Data section:
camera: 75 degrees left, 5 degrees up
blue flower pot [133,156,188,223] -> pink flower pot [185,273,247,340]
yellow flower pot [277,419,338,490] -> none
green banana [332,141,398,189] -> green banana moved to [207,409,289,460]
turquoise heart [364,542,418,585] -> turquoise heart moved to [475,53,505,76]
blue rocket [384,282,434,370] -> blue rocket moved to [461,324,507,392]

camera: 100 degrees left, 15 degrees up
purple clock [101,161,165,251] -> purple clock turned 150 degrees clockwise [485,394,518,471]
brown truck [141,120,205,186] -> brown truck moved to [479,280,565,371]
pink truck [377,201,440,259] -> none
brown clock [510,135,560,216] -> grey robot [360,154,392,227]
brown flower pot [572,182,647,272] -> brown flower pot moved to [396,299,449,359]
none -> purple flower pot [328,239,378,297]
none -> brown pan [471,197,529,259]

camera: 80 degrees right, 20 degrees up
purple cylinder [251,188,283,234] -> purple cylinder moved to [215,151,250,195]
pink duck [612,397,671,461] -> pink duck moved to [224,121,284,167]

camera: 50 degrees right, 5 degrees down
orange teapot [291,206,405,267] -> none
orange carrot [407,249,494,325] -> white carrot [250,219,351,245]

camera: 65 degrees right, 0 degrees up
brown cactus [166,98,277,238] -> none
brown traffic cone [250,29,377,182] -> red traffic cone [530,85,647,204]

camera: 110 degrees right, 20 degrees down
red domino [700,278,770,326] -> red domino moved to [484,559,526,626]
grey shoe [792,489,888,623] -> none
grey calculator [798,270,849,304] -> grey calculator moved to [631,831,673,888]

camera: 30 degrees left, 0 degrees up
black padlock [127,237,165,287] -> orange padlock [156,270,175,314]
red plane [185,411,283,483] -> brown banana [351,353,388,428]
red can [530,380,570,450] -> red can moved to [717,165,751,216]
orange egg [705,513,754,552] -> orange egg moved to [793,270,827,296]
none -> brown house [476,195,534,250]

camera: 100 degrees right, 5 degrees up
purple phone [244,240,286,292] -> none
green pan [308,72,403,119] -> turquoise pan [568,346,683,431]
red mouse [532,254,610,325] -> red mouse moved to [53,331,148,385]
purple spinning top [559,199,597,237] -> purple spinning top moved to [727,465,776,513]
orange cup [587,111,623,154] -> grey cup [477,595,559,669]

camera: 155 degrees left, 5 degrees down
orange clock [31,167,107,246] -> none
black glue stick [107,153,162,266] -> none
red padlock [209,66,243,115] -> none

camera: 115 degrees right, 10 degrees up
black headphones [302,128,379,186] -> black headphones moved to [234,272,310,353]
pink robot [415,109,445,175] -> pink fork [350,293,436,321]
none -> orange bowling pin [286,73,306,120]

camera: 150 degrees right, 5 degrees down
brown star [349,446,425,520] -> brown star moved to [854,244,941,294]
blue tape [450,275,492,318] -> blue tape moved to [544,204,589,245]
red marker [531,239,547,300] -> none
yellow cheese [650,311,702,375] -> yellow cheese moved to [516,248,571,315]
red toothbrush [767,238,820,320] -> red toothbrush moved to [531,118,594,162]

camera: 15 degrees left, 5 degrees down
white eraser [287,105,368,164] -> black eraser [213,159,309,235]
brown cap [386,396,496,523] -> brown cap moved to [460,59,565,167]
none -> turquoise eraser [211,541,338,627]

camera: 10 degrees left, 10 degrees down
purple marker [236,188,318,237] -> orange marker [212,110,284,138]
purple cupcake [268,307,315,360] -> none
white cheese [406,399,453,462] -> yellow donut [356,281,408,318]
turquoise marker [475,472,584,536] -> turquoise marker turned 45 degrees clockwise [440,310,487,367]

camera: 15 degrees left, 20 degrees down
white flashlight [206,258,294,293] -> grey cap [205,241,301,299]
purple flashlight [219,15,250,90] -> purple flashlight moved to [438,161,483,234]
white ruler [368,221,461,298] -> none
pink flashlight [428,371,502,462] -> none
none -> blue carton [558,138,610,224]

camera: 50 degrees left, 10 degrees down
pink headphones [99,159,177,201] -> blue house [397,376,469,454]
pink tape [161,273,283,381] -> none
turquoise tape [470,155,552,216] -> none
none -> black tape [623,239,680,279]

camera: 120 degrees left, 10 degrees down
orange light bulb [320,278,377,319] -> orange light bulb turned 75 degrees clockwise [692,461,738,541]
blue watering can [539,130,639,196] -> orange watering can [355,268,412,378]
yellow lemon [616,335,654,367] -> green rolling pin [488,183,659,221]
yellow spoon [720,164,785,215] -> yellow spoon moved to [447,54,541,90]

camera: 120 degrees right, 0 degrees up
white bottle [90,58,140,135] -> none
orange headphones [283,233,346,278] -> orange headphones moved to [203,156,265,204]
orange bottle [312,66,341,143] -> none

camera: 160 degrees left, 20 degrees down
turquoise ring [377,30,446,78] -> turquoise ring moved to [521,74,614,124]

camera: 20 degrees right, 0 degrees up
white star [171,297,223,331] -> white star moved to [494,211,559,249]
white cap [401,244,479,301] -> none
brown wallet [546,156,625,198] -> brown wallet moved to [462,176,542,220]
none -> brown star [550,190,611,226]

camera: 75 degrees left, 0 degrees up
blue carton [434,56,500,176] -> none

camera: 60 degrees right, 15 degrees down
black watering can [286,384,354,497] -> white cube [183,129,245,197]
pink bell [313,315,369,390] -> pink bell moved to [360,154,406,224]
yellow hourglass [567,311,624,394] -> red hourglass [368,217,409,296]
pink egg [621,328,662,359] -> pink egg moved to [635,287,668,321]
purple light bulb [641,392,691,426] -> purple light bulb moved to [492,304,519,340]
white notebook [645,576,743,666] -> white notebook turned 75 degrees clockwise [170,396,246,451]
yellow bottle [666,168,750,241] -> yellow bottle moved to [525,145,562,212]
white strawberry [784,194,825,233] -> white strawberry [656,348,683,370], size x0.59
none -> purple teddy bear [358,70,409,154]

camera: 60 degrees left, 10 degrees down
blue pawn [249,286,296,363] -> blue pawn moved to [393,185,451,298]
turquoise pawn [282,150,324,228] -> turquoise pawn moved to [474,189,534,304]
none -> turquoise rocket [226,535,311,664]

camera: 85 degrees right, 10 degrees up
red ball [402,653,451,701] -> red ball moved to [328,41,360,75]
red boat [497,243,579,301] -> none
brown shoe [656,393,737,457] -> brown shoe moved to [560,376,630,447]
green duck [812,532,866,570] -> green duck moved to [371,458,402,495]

Your goal: Output each line of the listing above that has "right".

Response for this exercise:
camera: 80 degrees right, 20 degrees up
camera: 50 degrees right, 5 degrees down
camera: 65 degrees right, 0 degrees up
camera: 110 degrees right, 20 degrees down
camera: 100 degrees right, 5 degrees up
camera: 115 degrees right, 10 degrees up
camera: 150 degrees right, 5 degrees down
camera: 120 degrees right, 0 degrees up
camera: 20 degrees right, 0 degrees up
camera: 60 degrees right, 15 degrees down
camera: 85 degrees right, 10 degrees up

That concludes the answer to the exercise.